— Work item —
Output exactly the lines from the line with "R2: 150k (CT, GND) -> 150k (5V, CT)" through the end of the records below. Include nothing else.

Input for this task Start Marker

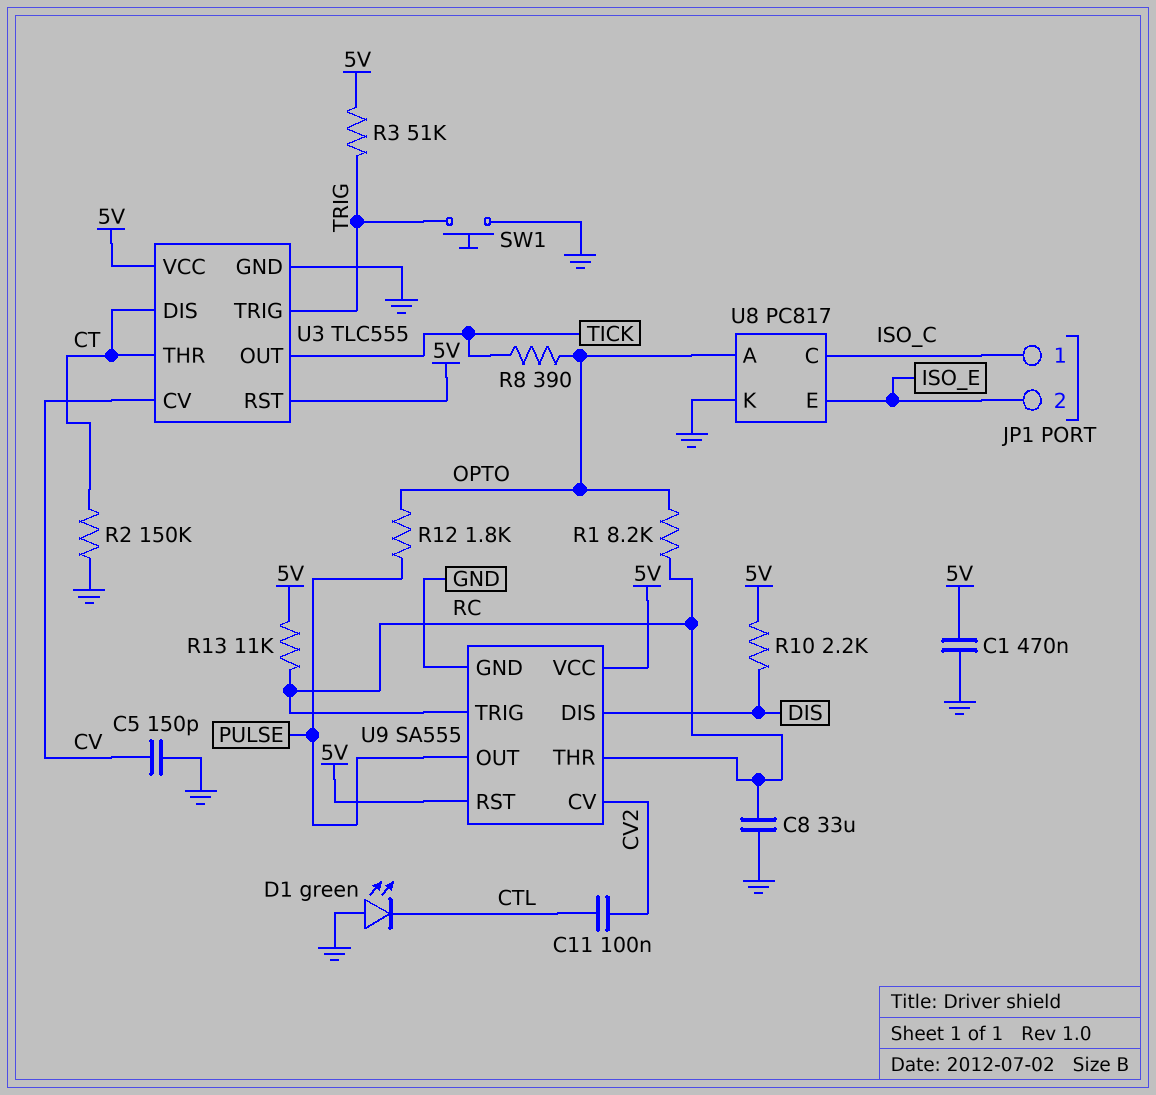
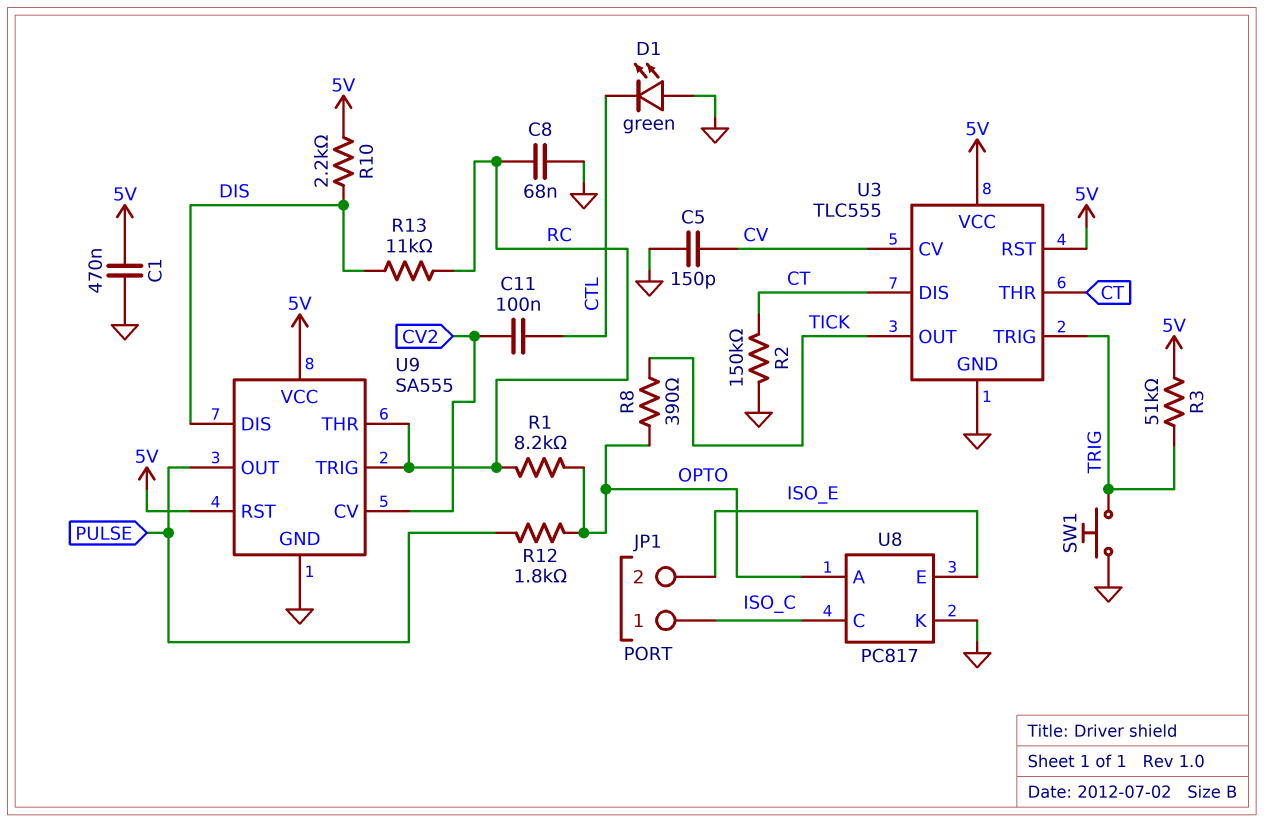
C8: 33uF (GND, RC) -> 68nF (GND, RC)
R13: 11k (5V, RC) -> 11k (DIS, RC)

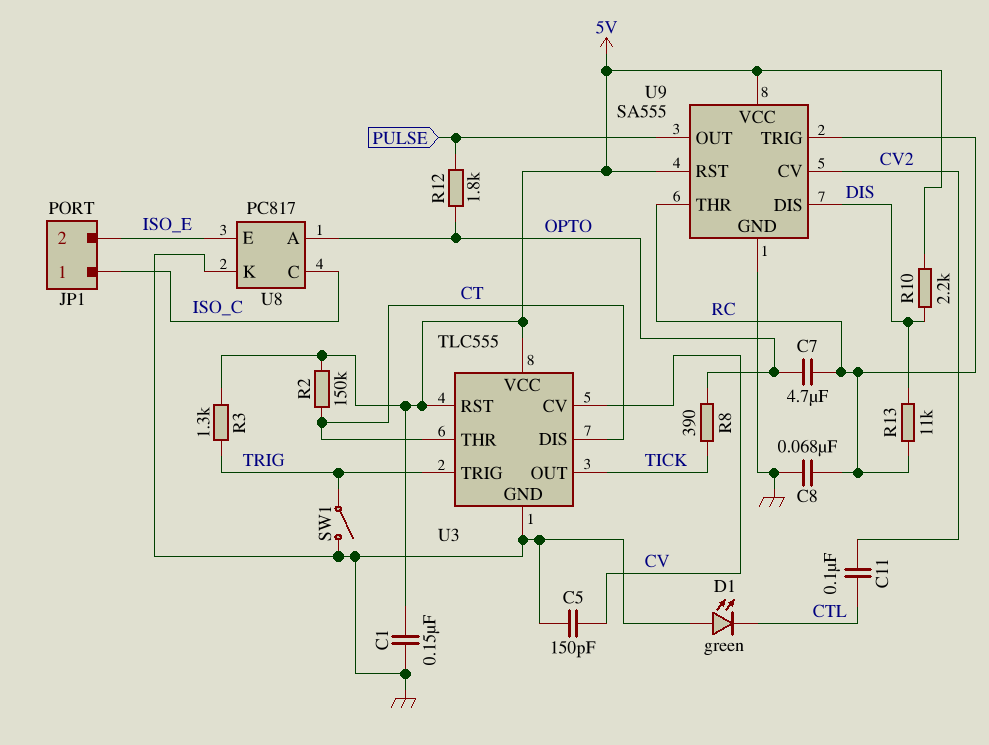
C1: 470nF (5V, GND) -> 150nF (5V, GND)
C7: none -> 4.7uF (OPTO, RC)
R1: 8.2k (OPTO, RC) -> none
R2: 150k (CT, GND) -> 150k (5V, CT)
R3: 51k (5V, TRIG) -> 1.3k (5V, TRIG)
SW1: button (GND, TRIG) -> switch (GND, TRIG)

Input for this task End Marker

— Exercise answer —
R2: 150k (CT, GND) -> 150k (5V, CT)
R3: 51k (5V, TRIG) -> 1.3k (5V, TRIG)
SW1: button (GND, TRIG) -> switch (GND, TRIG)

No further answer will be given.